Print out the data below in full and exactly, skipping the pictures.

* **EXTRACTED MATERIAL**:
=== Begin Enclosure ===

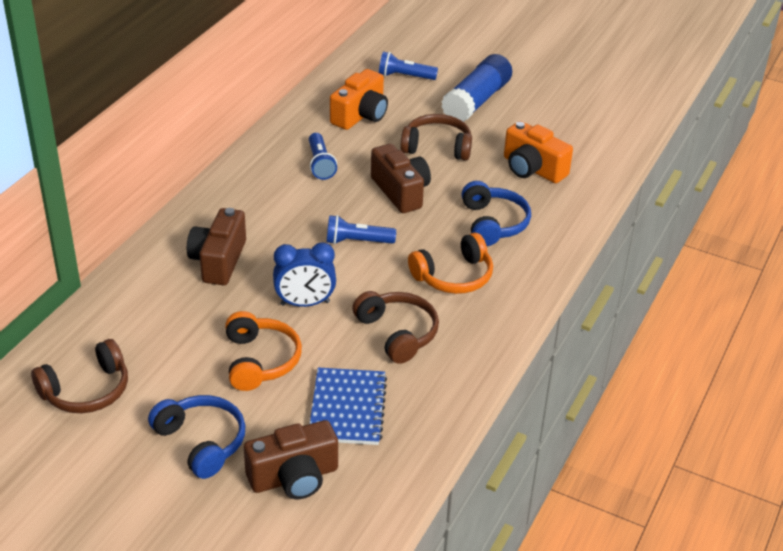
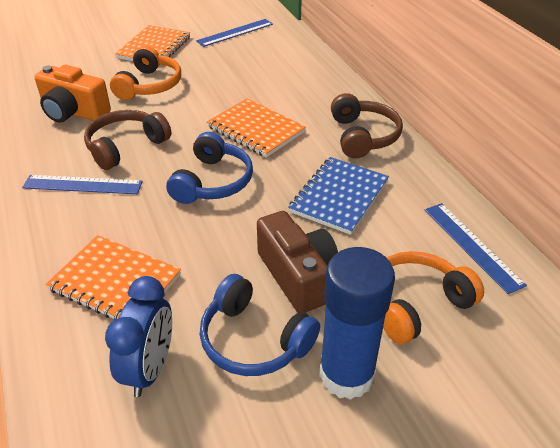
blue flashlight: [309,133,337,180] [327,215,396,244] [379,52,438,80] = 3 -> none = 0
blue ruler: none = 0 -> [22,175,143,194] [196,19,273,47] [425,203,527,294] = 3
brown camera: [187,208,246,285] [244,420,338,499] [371,144,431,213] = 3 -> [257,211,338,313] = 1
brown headphones: [31,339,128,413] [352,291,439,364] [400,114,472,161] = 3 -> [84,110,171,170] [331,93,403,159] = 2
orange camera: [330,69,388,130] [504,121,573,183] = 2 -> [35,65,111,123] = 1
orange notebook: none = 0 -> [46,235,181,320] [115,25,190,66] [207,98,306,158] = 3

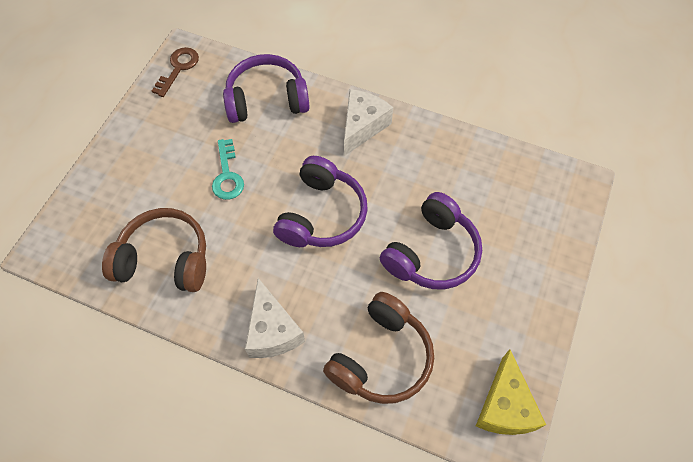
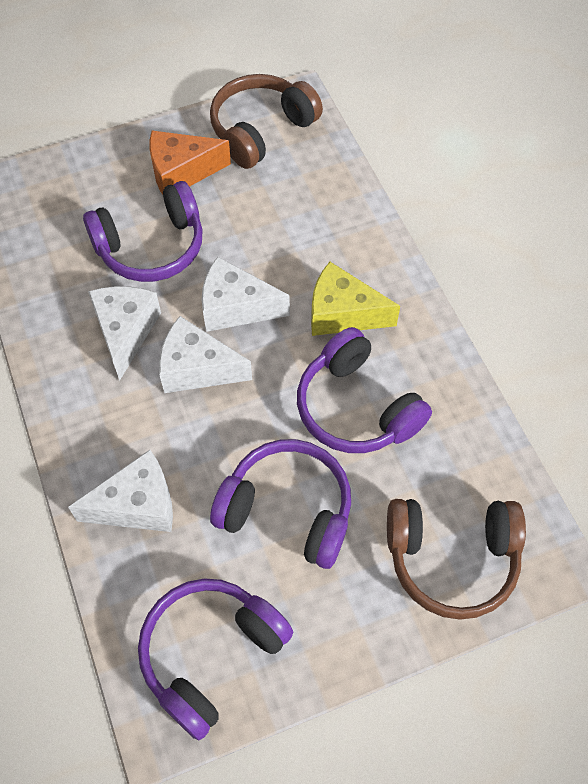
brown key: [152,47,199,97] = 1 -> none = 0
orange cheese: none = 0 -> [150,131,231,195] = 1
purple headphones: [223,54,310,123] [273,156,368,247] [380,192,482,289] = 3 -> [83,181,203,282] [138,578,293,740] [210,439,351,569] [297,327,432,453] = 4
turquoise key: [212,139,244,200] = 1 -> none = 0
white cheese: [245,278,305,358] [344,89,393,156] = 2 -> [68,450,173,532] [88,286,161,380] [159,316,252,393] [202,257,290,332] = 4

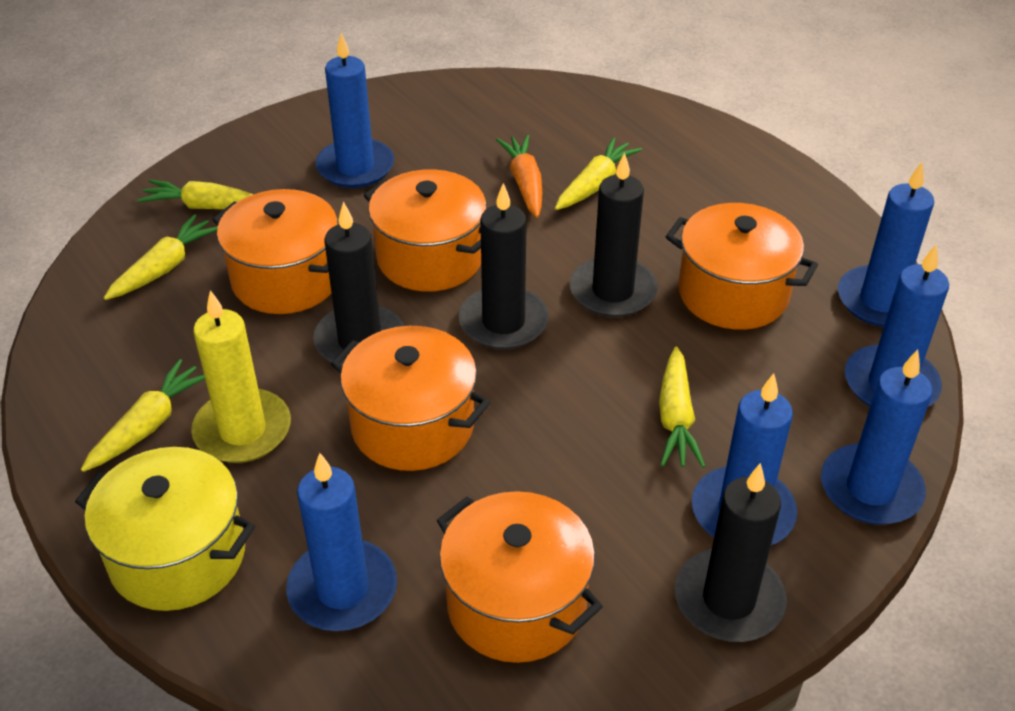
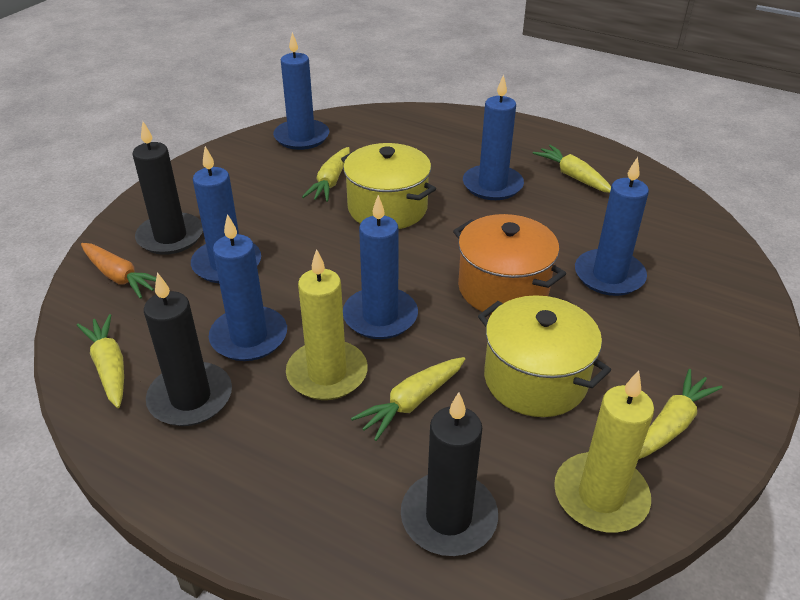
black candle: [313,201,404,366] [459,183,549,350] [570,152,658,317] [675,463,787,642] = 4 -> [133,122,203,255] [144,272,232,426] [401,392,498,556] = 3
orange pot: [212,189,338,314] [331,326,490,471] [364,169,486,292] [437,491,603,663] [665,203,818,330] = 5 -> [453,214,566,315] = 1
yellow candle: [191,290,291,463] = 1 -> [286,249,368,400] [554,370,654,532] = 2
yellow pot: [75,447,255,611] = 1 -> [341,143,436,229] [478,295,611,417] = 2

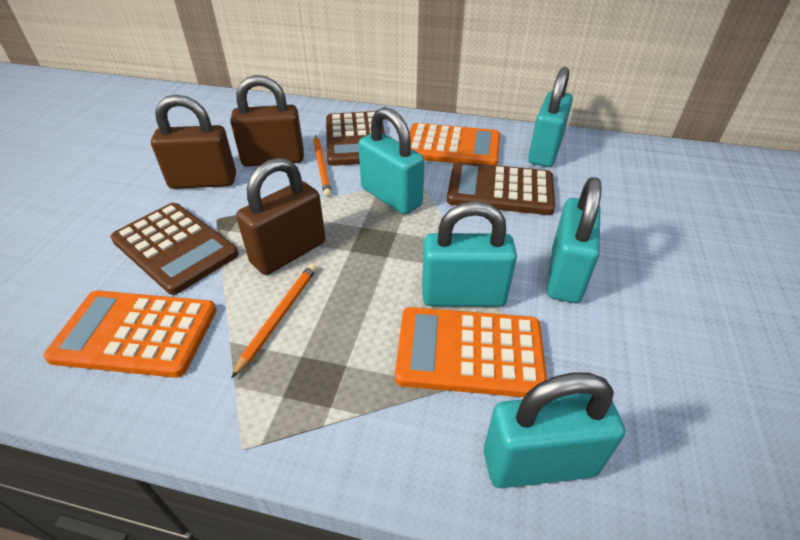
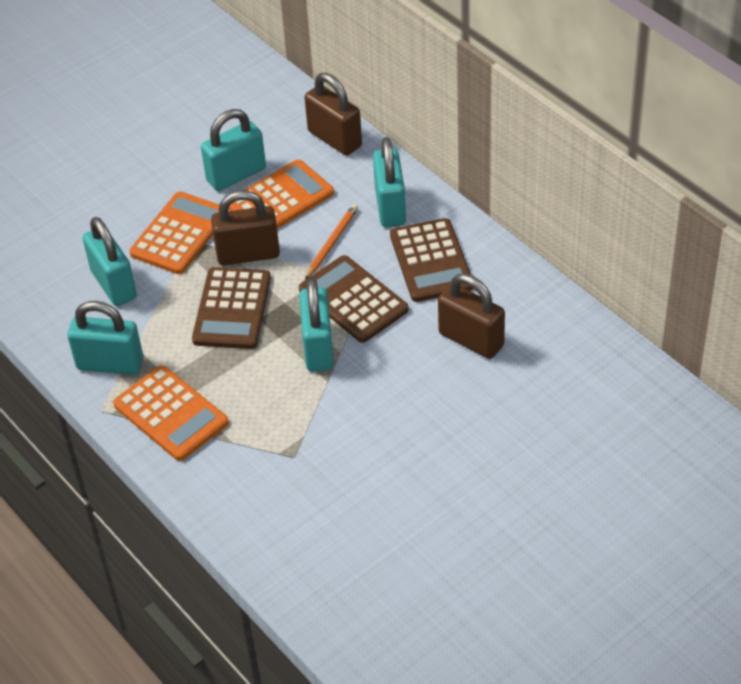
orange pencil: [231,264,317,378] [314,135,332,197] = 2 -> [305,204,358,280] = 1

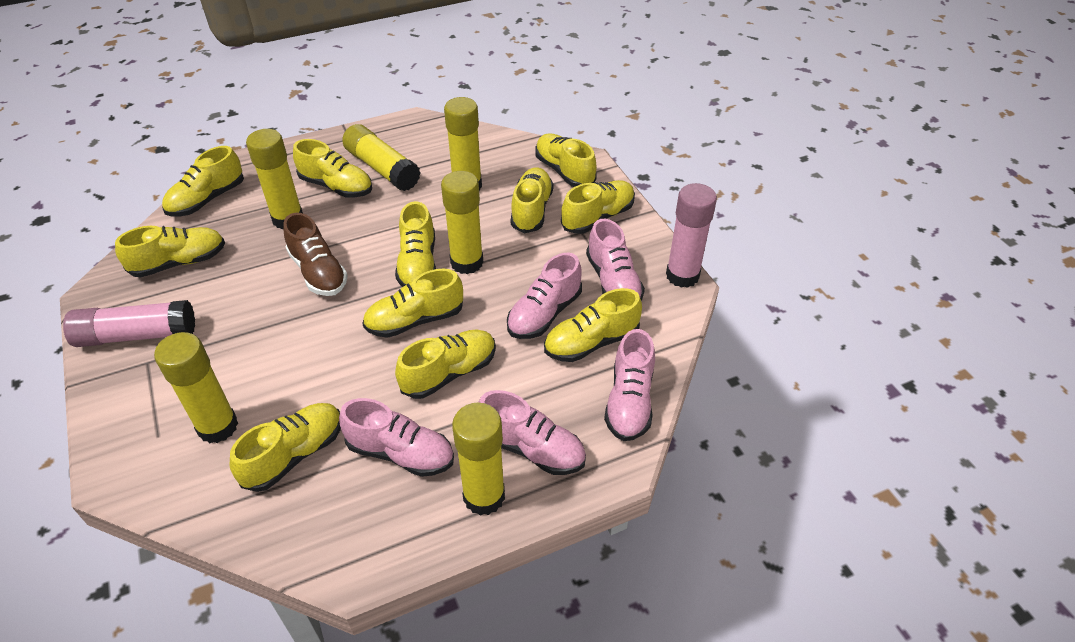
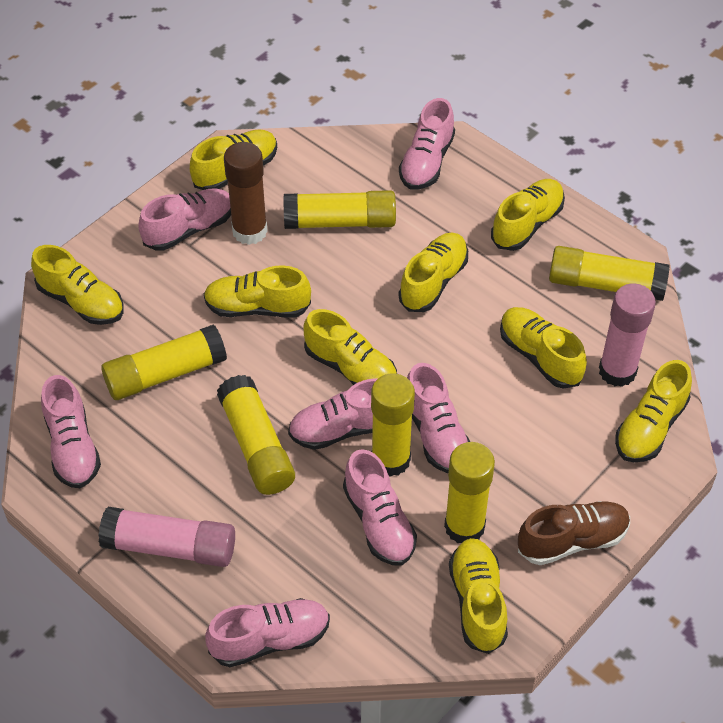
brown glue stick: none = 0 -> [224,142,268,245] = 1
pink shoe: [339,398,454,477] [478,390,586,475] [507,253,582,339] [586,219,645,301] [604,329,655,441] = 5 -> [41,375,101,488] [138,188,231,251] [205,598,330,667] [288,378,378,450] [343,449,417,566] [399,98,455,190] [407,363,470,473] = 7
yellow shoe: [115,226,225,277] [162,146,244,216] [230,403,341,492] [293,139,372,197] [362,269,463,338] [395,201,436,287] [395,330,496,399] [511,167,554,233] [535,133,597,187] [544,288,642,362] [561,180,635,234] = 11 -> [31,245,123,325] [190,129,277,190] [204,265,311,318] [304,309,397,385] [399,233,468,312] [449,538,508,654] [491,179,565,251] [500,307,587,389] [615,360,692,462] = 9

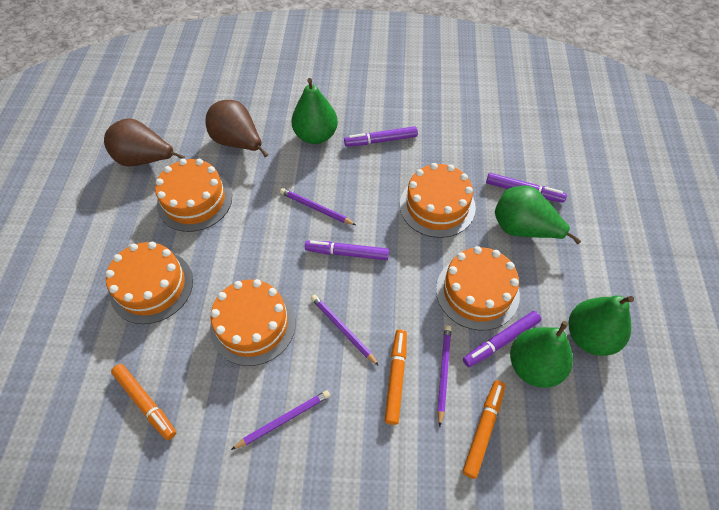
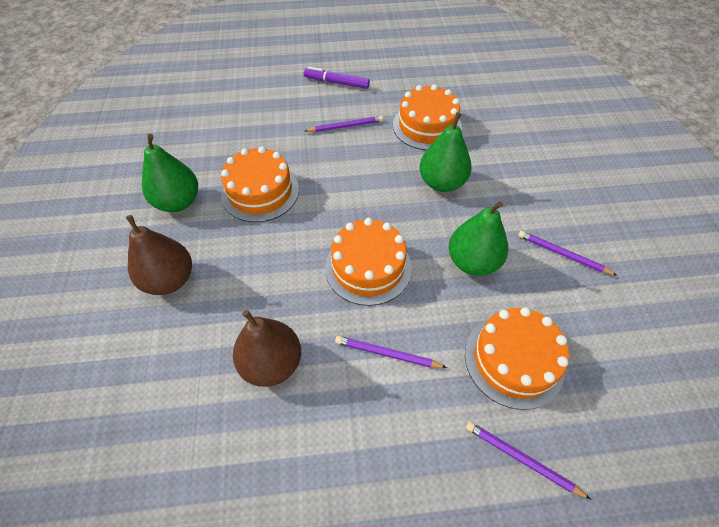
green pear: [292,78,338,144] [495,186,581,244] [510,321,573,388] [569,295,634,356] = 4 -> [142,134,198,212] [419,112,472,192] [449,201,508,276] = 3
orange cake: [105,242,193,324] [155,159,232,232] [210,279,296,366] [400,163,476,238] [436,246,520,330] = 5 -> [221,146,299,222] [325,218,412,306] [393,84,462,150] [465,307,569,410] = 4
orange marker: [111,364,176,440] [385,329,407,425] [463,380,505,479] = 3 -> none = 0
purple marker: [305,241,389,260] [344,126,418,147] [463,311,541,367] [486,173,567,203] = 4 -> [304,67,370,89] = 1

=== End Enclosure ===

* **RESULT**:
blue flashlight: [309,133,337,180] [327,215,396,244] [379,52,438,80] = 3 -> none = 0
blue ruler: none = 0 -> [22,175,143,194] [196,19,273,47] [425,203,527,294] = 3
brown camera: [187,208,246,285] [244,420,338,499] [371,144,431,213] = 3 -> [257,211,338,313] = 1
brown headphones: [31,339,128,413] [352,291,439,364] [400,114,472,161] = 3 -> [84,110,171,170] [331,93,403,159] = 2
orange camera: [330,69,388,130] [504,121,573,183] = 2 -> [35,65,111,123] = 1
orange notebook: none = 0 -> [46,235,181,320] [115,25,190,66] [207,98,306,158] = 3

brown key: [152,47,199,97] = 1 -> none = 0
orange cheese: none = 0 -> [150,131,231,195] = 1
purple headphones: [223,54,310,123] [273,156,368,247] [380,192,482,289] = 3 -> [83,181,203,282] [138,578,293,740] [210,439,351,569] [297,327,432,453] = 4
turquoise key: [212,139,244,200] = 1 -> none = 0
white cheese: [245,278,305,358] [344,89,393,156] = 2 -> [68,450,173,532] [88,286,161,380] [159,316,252,393] [202,257,290,332] = 4

black candle: [313,201,404,366] [459,183,549,350] [570,152,658,317] [675,463,787,642] = 4 -> [133,122,203,255] [144,272,232,426] [401,392,498,556] = 3
orange pot: [212,189,338,314] [331,326,490,471] [364,169,486,292] [437,491,603,663] [665,203,818,330] = 5 -> [453,214,566,315] = 1
yellow candle: [191,290,291,463] = 1 -> [286,249,368,400] [554,370,654,532] = 2
yellow pot: [75,447,255,611] = 1 -> [341,143,436,229] [478,295,611,417] = 2

orange pencil: [231,264,317,378] [314,135,332,197] = 2 -> [305,204,358,280] = 1

brown glue stick: none = 0 -> [224,142,268,245] = 1
pink shoe: [339,398,454,477] [478,390,586,475] [507,253,582,339] [586,219,645,301] [604,329,655,441] = 5 -> [41,375,101,488] [138,188,231,251] [205,598,330,667] [288,378,378,450] [343,449,417,566] [399,98,455,190] [407,363,470,473] = 7
yellow shoe: [115,226,225,277] [162,146,244,216] [230,403,341,492] [293,139,372,197] [362,269,463,338] [395,201,436,287] [395,330,496,399] [511,167,554,233] [535,133,597,187] [544,288,642,362] [561,180,635,234] = 11 -> [31,245,123,325] [190,129,277,190] [204,265,311,318] [304,309,397,385] [399,233,468,312] [449,538,508,654] [491,179,565,251] [500,307,587,389] [615,360,692,462] = 9

green pear: [292,78,338,144] [495,186,581,244] [510,321,573,388] [569,295,634,356] = 4 -> [142,134,198,212] [419,112,472,192] [449,201,508,276] = 3
orange cake: [105,242,193,324] [155,159,232,232] [210,279,296,366] [400,163,476,238] [436,246,520,330] = 5 -> [221,146,299,222] [325,218,412,306] [393,84,462,150] [465,307,569,410] = 4
orange marker: [111,364,176,440] [385,329,407,425] [463,380,505,479] = 3 -> none = 0
purple marker: [305,241,389,260] [344,126,418,147] [463,311,541,367] [486,173,567,203] = 4 -> [304,67,370,89] = 1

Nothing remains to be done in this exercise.